:: WHAT YOU HAVE TO DO ::
Your task is to transcribe the data exactly while omitting each picture.

:: ENTRIES SUPPLIED ::
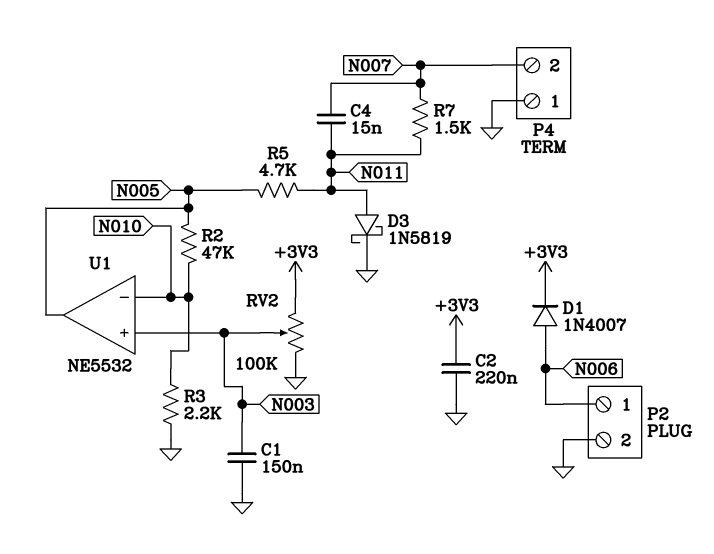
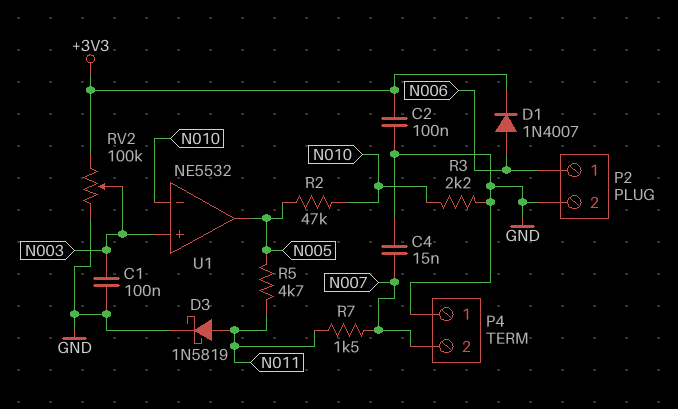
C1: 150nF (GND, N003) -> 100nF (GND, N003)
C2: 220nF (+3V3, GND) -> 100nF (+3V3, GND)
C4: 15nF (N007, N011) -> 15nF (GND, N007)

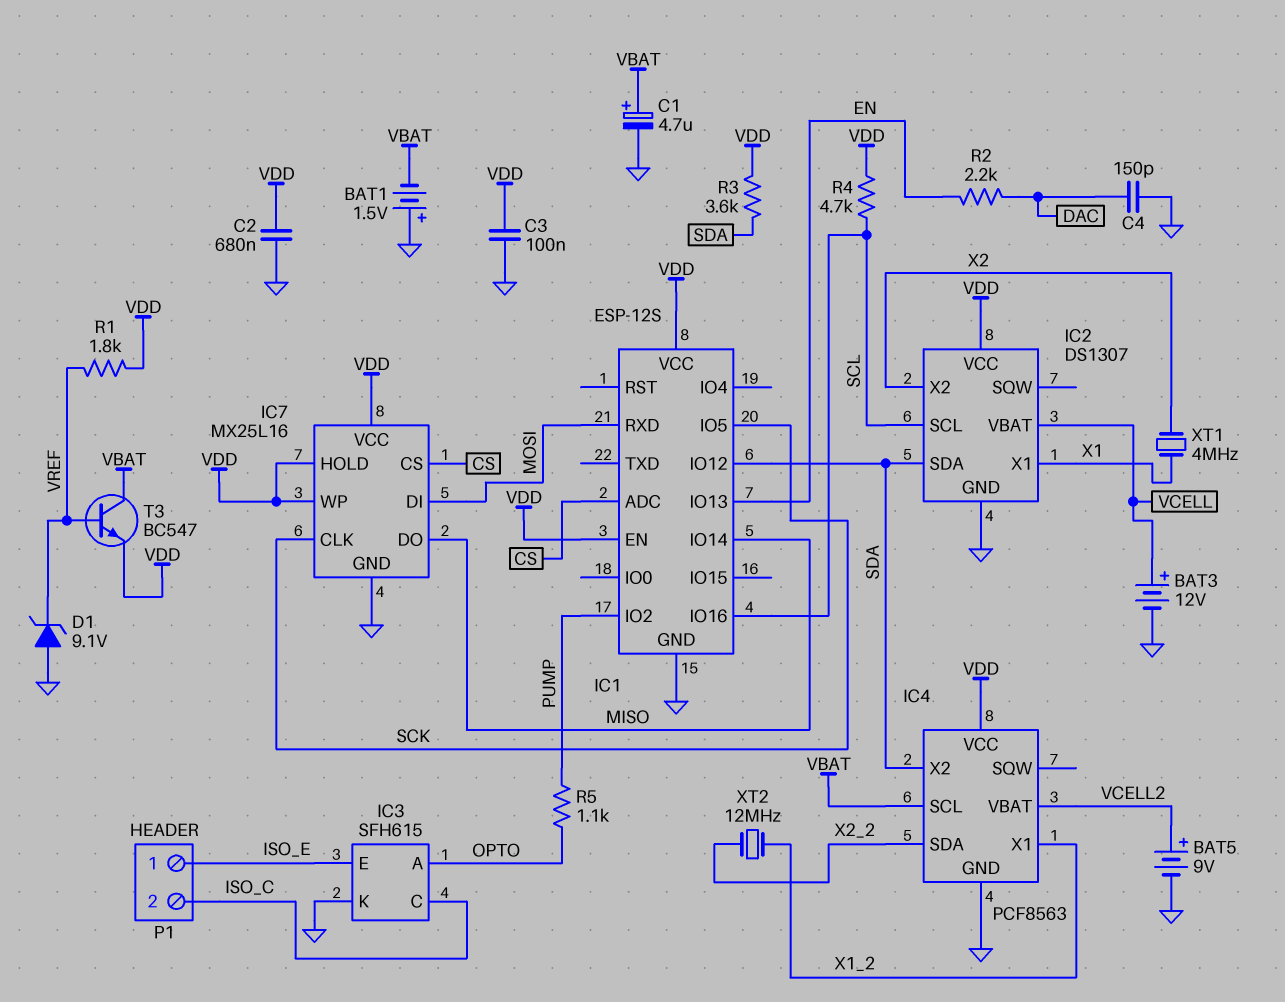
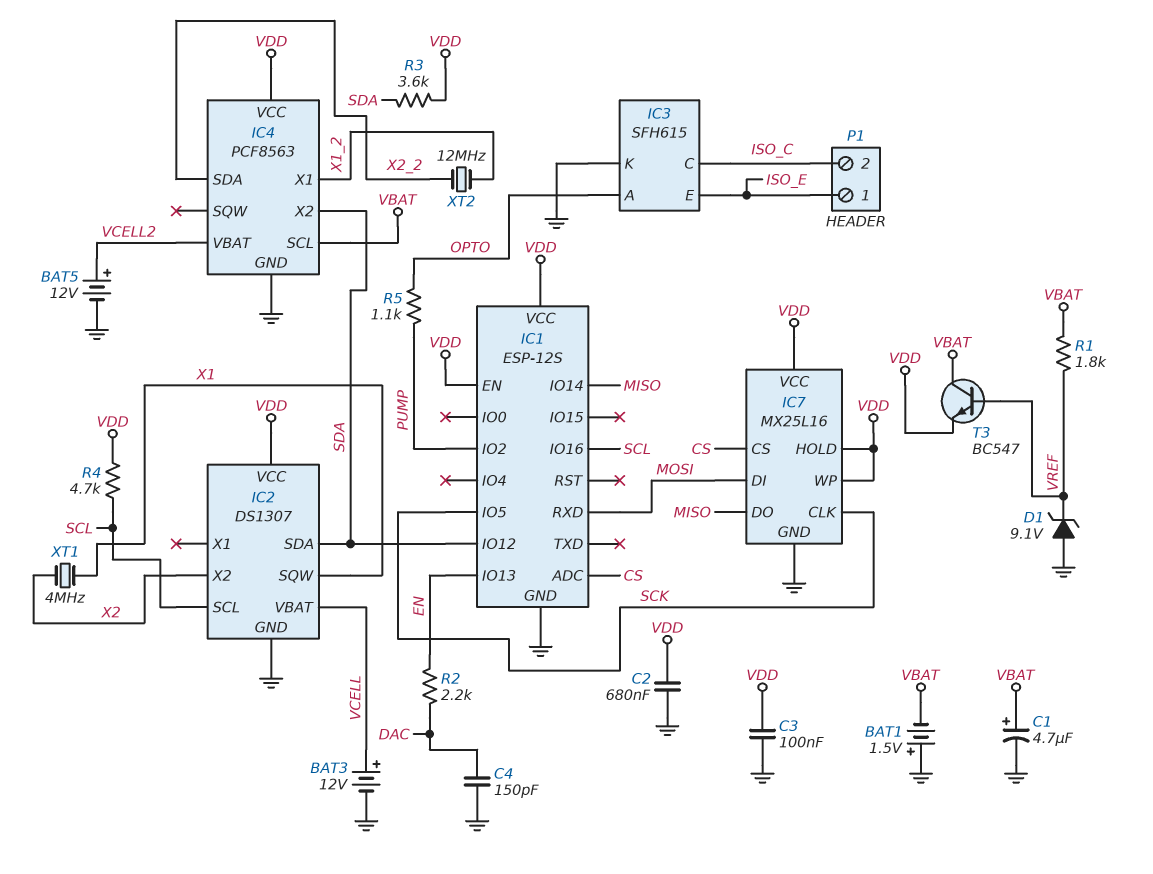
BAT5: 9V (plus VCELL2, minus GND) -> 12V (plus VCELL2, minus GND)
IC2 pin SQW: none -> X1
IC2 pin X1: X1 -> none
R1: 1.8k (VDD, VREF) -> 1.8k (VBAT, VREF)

:: EXPECTED ANSWER ::
C1: 150nF (GND, N003) -> 100nF (GND, N003)
C2: 220nF (+3V3, GND) -> 100nF (+3V3, GND)
C4: 15nF (N007, N011) -> 15nF (GND, N007)

BAT5: 9V (plus VCELL2, minus GND) -> 12V (plus VCELL2, minus GND)
IC2 pin SQW: none -> X1
IC2 pin X1: X1 -> none
R1: 1.8k (VDD, VREF) -> 1.8k (VBAT, VREF)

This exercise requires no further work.